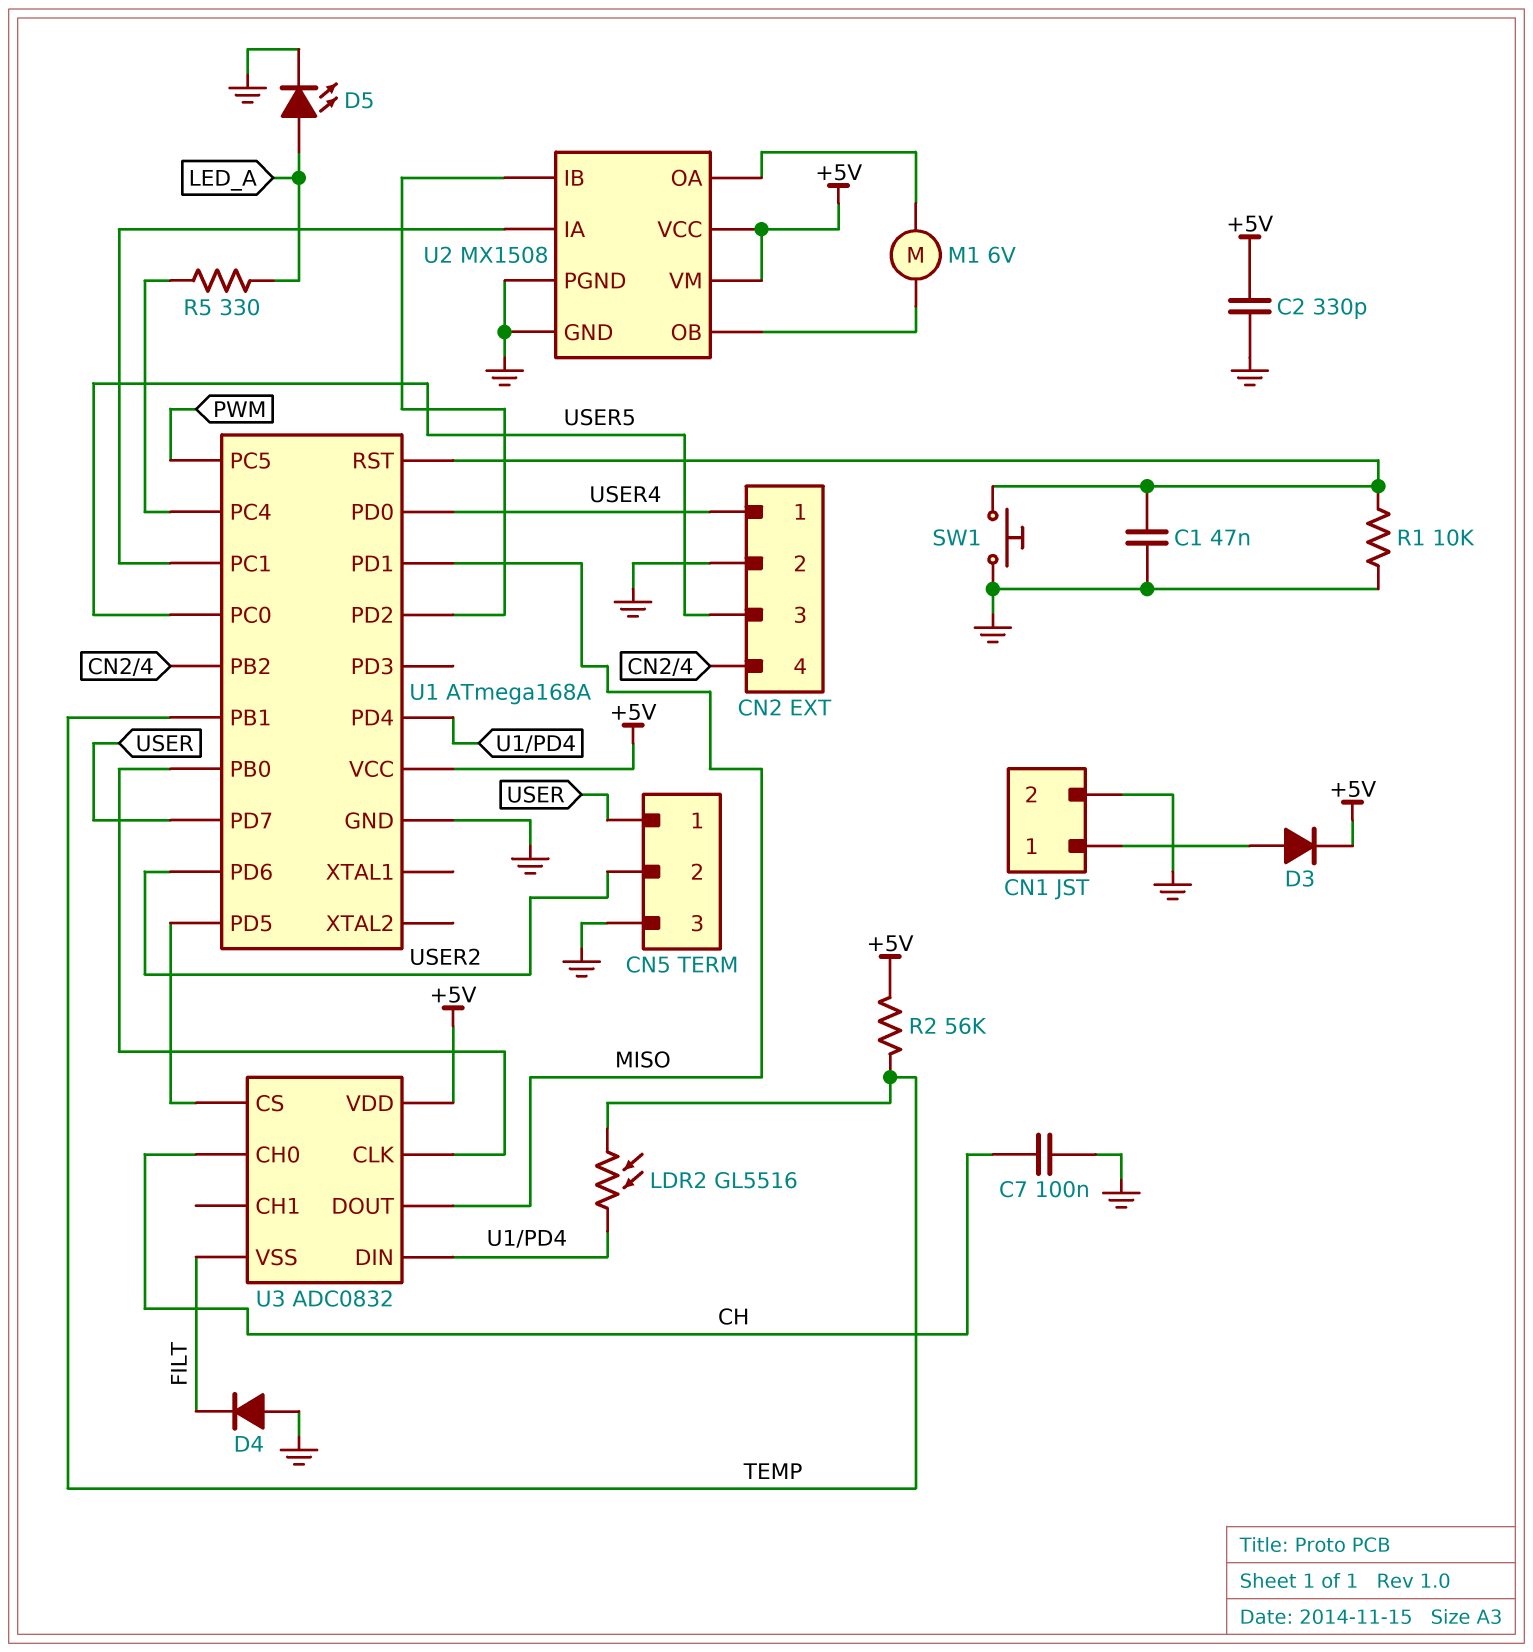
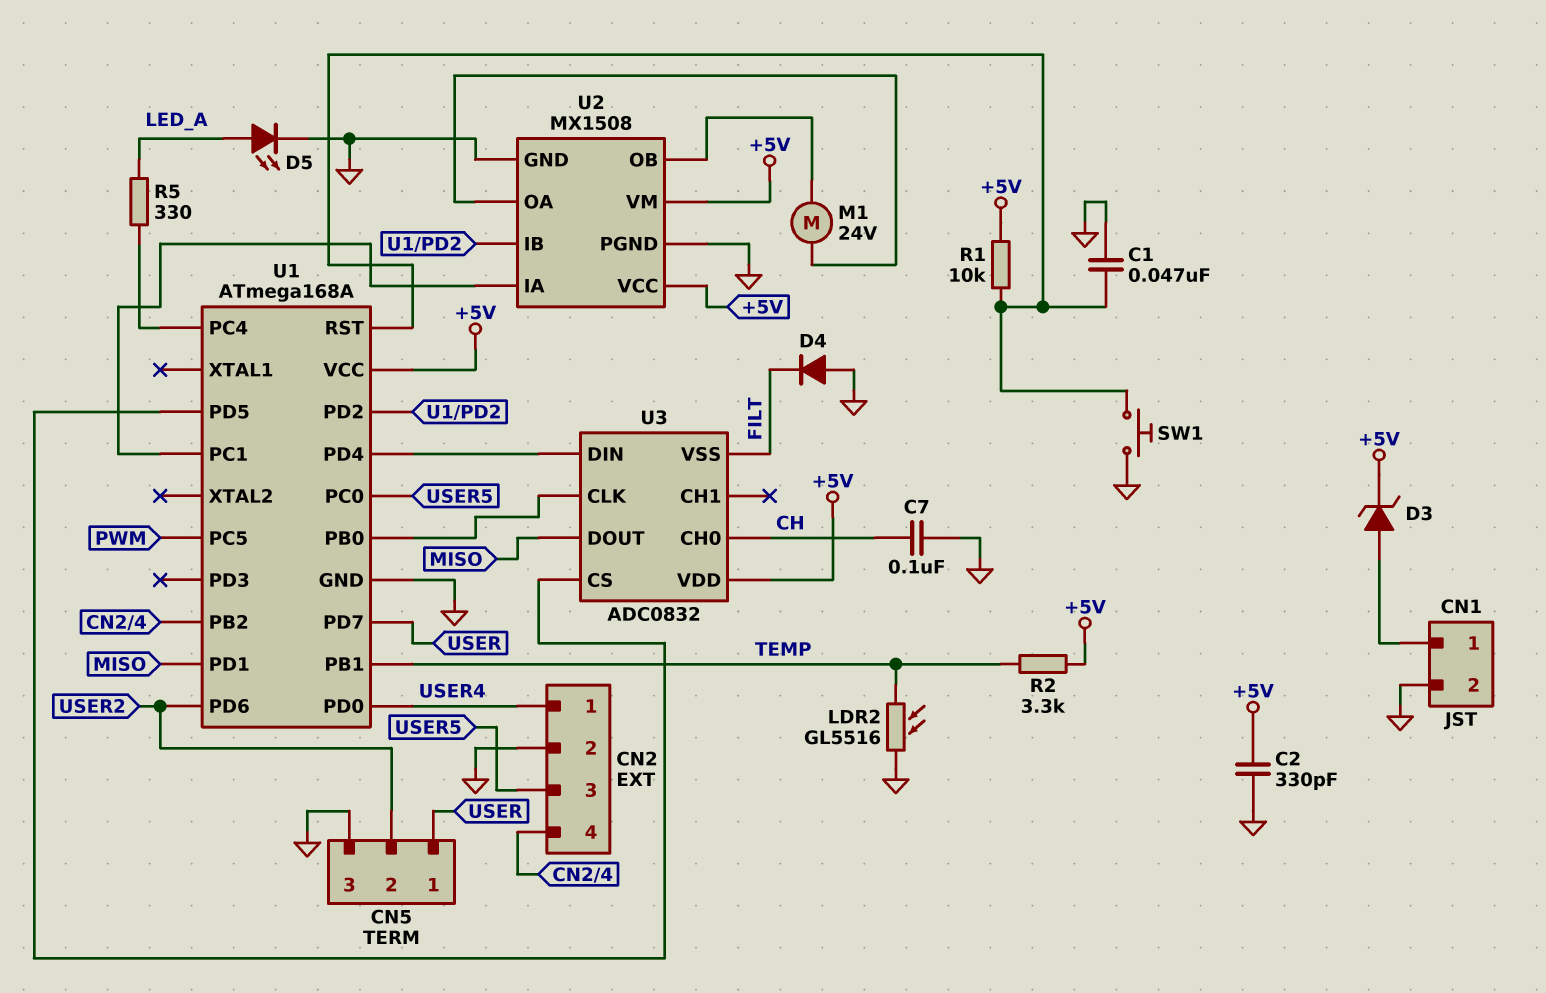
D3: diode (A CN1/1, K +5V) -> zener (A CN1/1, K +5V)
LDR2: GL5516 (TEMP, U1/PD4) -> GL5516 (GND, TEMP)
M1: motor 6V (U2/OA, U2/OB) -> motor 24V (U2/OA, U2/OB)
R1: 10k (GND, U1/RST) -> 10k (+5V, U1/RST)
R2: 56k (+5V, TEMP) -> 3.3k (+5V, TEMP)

■ ■ ■ ■

[Work to complete]: Only the lines from the one containing "R1: 10k (GND, U1/RST) -> 10k (+5V, U1/RST)" through the end of the records above belong in the answer, each exactly as written.

[Exercise solution]:
R1: 10k (GND, U1/RST) -> 10k (+5V, U1/RST)
R2: 56k (+5V, TEMP) -> 3.3k (+5V, TEMP)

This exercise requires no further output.